SUPPLIED ENTRIES:

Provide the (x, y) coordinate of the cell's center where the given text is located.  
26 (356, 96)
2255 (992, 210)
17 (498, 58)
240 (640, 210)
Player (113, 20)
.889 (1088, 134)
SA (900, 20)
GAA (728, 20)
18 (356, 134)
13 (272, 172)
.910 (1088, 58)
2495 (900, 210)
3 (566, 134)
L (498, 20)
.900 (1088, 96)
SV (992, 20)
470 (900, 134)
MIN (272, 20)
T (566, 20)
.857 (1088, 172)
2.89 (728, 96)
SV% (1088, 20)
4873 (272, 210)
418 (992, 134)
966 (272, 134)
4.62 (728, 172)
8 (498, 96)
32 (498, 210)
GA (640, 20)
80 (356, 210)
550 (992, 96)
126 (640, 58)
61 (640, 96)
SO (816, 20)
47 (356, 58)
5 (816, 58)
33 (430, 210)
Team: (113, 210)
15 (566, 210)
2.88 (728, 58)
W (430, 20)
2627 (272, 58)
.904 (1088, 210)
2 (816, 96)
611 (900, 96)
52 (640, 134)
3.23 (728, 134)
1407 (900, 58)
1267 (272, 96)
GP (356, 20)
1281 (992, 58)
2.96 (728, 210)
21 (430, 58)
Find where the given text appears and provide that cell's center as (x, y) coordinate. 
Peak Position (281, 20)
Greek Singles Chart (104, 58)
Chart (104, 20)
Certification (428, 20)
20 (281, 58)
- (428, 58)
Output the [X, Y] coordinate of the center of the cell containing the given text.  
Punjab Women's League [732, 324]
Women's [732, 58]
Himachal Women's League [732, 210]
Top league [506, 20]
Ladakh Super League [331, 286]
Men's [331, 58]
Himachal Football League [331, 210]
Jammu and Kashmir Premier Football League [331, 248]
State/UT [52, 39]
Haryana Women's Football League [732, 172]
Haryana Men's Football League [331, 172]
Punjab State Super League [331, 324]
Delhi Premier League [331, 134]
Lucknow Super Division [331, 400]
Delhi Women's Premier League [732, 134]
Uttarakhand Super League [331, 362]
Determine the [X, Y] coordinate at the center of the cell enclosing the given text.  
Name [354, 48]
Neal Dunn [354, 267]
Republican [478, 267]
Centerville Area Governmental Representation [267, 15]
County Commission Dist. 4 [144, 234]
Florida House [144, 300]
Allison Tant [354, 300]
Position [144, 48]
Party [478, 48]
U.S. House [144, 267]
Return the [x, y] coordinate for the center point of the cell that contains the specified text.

REQUEST: Copy every one of the rows above without changing a single character, from the first through the last.

RESULT BELOW:
Provide the (x, y) coordinate of the cell's center where the given text is located.  
26 (356, 96)
2255 (992, 210)
17 (498, 58)
240 (640, 210)
Player (113, 20)
.889 (1088, 134)
SA (900, 20)
GAA (728, 20)
18 (356, 134)
13 (272, 172)
.910 (1088, 58)
2495 (900, 210)
3 (566, 134)
L (498, 20)
.900 (1088, 96)
SV (992, 20)
470 (900, 134)
MIN (272, 20)
T (566, 20)
.857 (1088, 172)
2.89 (728, 96)
SV% (1088, 20)
4873 (272, 210)
418 (992, 134)
966 (272, 134)
4.62 (728, 172)
8 (498, 96)
32 (498, 210)
GA (640, 20)
80 (356, 210)
550 (992, 96)
126 (640, 58)
61 (640, 96)
SO (816, 20)
47 (356, 58)
5 (816, 58)
33 (430, 210)
Team: (113, 210)
15 (566, 210)
2.88 (728, 58)
W (430, 20)
2627 (272, 58)
.904 (1088, 210)
2 (816, 96)
611 (900, 96)
52 (640, 134)
3.23 (728, 134)
1407 (900, 58)
1267 (272, 96)
GP (356, 20)
1281 (992, 58)
2.96 (728, 210)
21 (430, 58)
Find where the given text appears and provide that cell's center as (x, y) coordinate. 
Peak Position (281, 20)
Greek Singles Chart (104, 58)
Chart (104, 20)
Certification (428, 20)
20 (281, 58)
- (428, 58)
Output the [X, Y] coordinate of the center of the cell containing the given text.  
Punjab Women's League [732, 324]
Women's [732, 58]
Himachal Women's League [732, 210]
Top league [506, 20]
Ladakh Super League [331, 286]
Men's [331, 58]
Himachal Football League [331, 210]
Jammu and Kashmir Premier Football League [331, 248]
State/UT [52, 39]
Haryana Women's Football League [732, 172]
Haryana Men's Football League [331, 172]
Punjab State Super League [331, 324]
Delhi Premier League [331, 134]
Lucknow Super Division [331, 400]
Delhi Women's Premier League [732, 134]
Uttarakhand Super League [331, 362]
Determine the [X, Y] coordinate at the center of the cell enclosing the given text.  
Name [354, 48]
Neal Dunn [354, 267]
Republican [478, 267]
Centerville Area Governmental Representation [267, 15]
County Commission Dist. 4 [144, 234]
Florida House [144, 300]
Allison Tant [354, 300]
Position [144, 48]
Party [478, 48]
U.S. House [144, 267]
Return the [x, y] coordinate for the center point of the cell that contains the specified text.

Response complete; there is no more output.